Dataset records
——

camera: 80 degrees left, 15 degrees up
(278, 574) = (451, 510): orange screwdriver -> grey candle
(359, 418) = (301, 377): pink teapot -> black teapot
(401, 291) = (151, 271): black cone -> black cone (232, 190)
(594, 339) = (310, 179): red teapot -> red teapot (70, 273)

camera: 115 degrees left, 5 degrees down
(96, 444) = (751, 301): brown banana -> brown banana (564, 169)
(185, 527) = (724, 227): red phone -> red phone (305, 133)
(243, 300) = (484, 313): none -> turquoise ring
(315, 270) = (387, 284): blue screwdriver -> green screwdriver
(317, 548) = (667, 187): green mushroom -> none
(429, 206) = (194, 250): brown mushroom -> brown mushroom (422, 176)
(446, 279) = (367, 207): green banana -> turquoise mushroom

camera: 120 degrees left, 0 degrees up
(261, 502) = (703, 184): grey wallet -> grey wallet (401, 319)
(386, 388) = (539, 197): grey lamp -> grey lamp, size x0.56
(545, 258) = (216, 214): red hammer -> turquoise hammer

——

Assignment
Both ends count here. Reproduce exactly the lines from the one containing "(243, 300) = (484, 313): none" through the end of the listing.

Exercise result
(243, 300) = (484, 313): none -> turquoise ring
(315, 270) = (387, 284): blue screwdriver -> green screwdriver
(317, 548) = (667, 187): green mushroom -> none
(429, 206) = (194, 250): brown mushroom -> brown mushroom (422, 176)
(446, 279) = (367, 207): green banana -> turquoise mushroom

camera: 120 degrees left, 0 degrees up
(261, 502) = (703, 184): grey wallet -> grey wallet (401, 319)
(386, 388) = (539, 197): grey lamp -> grey lamp, size x0.56
(545, 258) = (216, 214): red hammer -> turquoise hammer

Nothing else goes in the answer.